(Beginning of Supplied data)

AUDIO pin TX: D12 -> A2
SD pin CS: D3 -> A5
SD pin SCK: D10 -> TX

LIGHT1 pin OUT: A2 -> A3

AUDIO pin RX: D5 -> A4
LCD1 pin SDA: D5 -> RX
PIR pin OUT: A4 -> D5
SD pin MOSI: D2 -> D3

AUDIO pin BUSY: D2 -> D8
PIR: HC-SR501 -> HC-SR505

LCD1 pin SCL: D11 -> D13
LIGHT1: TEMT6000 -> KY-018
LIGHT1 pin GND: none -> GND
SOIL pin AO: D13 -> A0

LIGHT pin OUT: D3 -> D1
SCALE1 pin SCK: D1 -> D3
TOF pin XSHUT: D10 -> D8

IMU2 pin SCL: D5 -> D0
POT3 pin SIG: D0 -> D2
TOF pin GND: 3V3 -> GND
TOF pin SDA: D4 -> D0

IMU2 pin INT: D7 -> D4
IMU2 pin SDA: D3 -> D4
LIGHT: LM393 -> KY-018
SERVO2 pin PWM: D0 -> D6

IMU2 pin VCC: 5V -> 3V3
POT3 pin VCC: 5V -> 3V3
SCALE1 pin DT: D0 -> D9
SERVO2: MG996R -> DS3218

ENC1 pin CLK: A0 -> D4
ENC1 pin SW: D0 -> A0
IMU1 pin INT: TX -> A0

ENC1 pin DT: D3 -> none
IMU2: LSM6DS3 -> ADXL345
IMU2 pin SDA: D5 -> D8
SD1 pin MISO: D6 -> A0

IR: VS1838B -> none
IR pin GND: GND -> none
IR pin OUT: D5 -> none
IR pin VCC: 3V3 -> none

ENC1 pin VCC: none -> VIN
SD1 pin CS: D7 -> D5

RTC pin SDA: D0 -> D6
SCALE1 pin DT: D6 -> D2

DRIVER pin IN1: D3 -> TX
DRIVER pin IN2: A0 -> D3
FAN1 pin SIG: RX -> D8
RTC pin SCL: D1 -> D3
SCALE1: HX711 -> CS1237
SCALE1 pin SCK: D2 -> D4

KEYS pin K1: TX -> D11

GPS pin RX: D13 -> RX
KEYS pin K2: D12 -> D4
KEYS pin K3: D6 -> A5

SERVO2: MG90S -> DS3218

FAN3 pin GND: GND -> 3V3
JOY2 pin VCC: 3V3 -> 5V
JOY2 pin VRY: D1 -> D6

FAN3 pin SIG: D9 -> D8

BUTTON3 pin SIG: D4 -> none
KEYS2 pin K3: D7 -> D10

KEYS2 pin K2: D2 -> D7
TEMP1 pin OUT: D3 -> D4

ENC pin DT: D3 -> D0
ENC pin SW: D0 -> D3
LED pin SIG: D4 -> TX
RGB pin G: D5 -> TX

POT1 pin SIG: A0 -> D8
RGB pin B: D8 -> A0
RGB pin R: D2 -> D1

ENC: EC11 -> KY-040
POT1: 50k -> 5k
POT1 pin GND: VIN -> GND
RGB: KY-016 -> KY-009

(End of Supplied data)

● What the exercise asks
From the entries above, give again exactly the lines running from the line with "POT3 pin VCC: 5V -> 3V3" to the line with "FAN1 pin SIG: RX -> D8"; include both of those lines.

● Exercise result
POT3 pin VCC: 5V -> 3V3
SCALE1 pin DT: D0 -> D9
SERVO2: MG996R -> DS3218

ENC1 pin CLK: A0 -> D4
ENC1 pin SW: D0 -> A0
IMU1 pin INT: TX -> A0

ENC1 pin DT: D3 -> none
IMU2: LSM6DS3 -> ADXL345
IMU2 pin SDA: D5 -> D8
SD1 pin MISO: D6 -> A0

IR: VS1838B -> none
IR pin GND: GND -> none
IR pin OUT: D5 -> none
IR pin VCC: 3V3 -> none

ENC1 pin VCC: none -> VIN
SD1 pin CS: D7 -> D5

RTC pin SDA: D0 -> D6
SCALE1 pin DT: D6 -> D2

DRIVER pin IN1: D3 -> TX
DRIVER pin IN2: A0 -> D3
FAN1 pin SIG: RX -> D8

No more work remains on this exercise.